*** AVAILABLE DATA ***

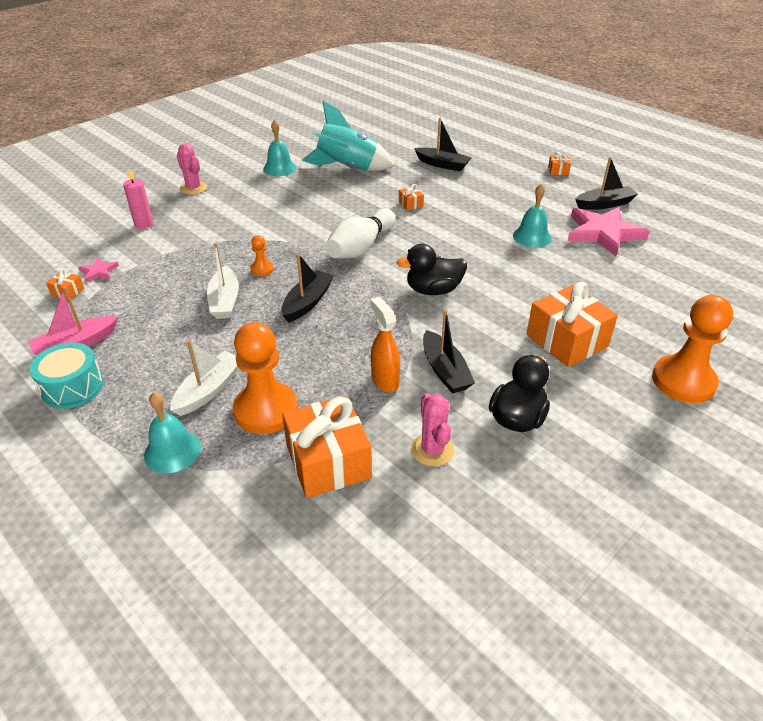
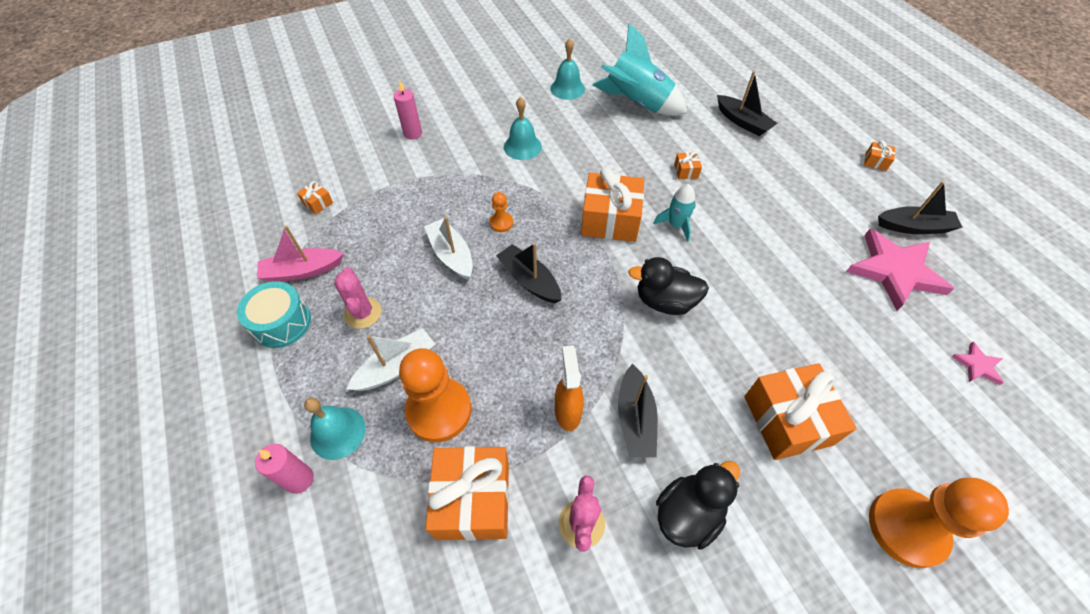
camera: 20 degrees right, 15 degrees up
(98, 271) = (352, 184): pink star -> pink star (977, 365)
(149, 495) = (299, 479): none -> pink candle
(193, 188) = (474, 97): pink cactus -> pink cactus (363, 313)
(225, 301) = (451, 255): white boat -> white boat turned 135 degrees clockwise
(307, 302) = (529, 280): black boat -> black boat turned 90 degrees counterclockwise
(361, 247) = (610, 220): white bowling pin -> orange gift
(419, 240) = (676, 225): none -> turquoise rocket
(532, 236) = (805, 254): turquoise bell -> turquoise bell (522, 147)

*** End of AVAILABLE DATA ***
*** AVAILABLE DATA ***

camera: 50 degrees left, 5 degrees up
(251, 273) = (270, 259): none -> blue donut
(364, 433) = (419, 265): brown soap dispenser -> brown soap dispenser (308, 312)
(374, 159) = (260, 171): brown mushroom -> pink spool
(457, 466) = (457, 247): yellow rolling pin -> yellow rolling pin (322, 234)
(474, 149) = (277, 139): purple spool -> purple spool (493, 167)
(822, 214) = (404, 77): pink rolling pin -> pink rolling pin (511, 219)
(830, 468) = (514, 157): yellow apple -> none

*** End of AVAILABLE DATA ***

Repeat, exactly as they stand above, the lines from the line with "camera: 20 degrees right, 15 degrees up" to the line with "(419, 240) = (676, 225): none", both lines included.

camera: 20 degrees right, 15 degrees up
(98, 271) = (352, 184): pink star -> pink star (977, 365)
(149, 495) = (299, 479): none -> pink candle
(193, 188) = (474, 97): pink cactus -> pink cactus (363, 313)
(225, 301) = (451, 255): white boat -> white boat turned 135 degrees clockwise
(307, 302) = (529, 280): black boat -> black boat turned 90 degrees counterclockwise
(361, 247) = (610, 220): white bowling pin -> orange gift
(419, 240) = (676, 225): none -> turquoise rocket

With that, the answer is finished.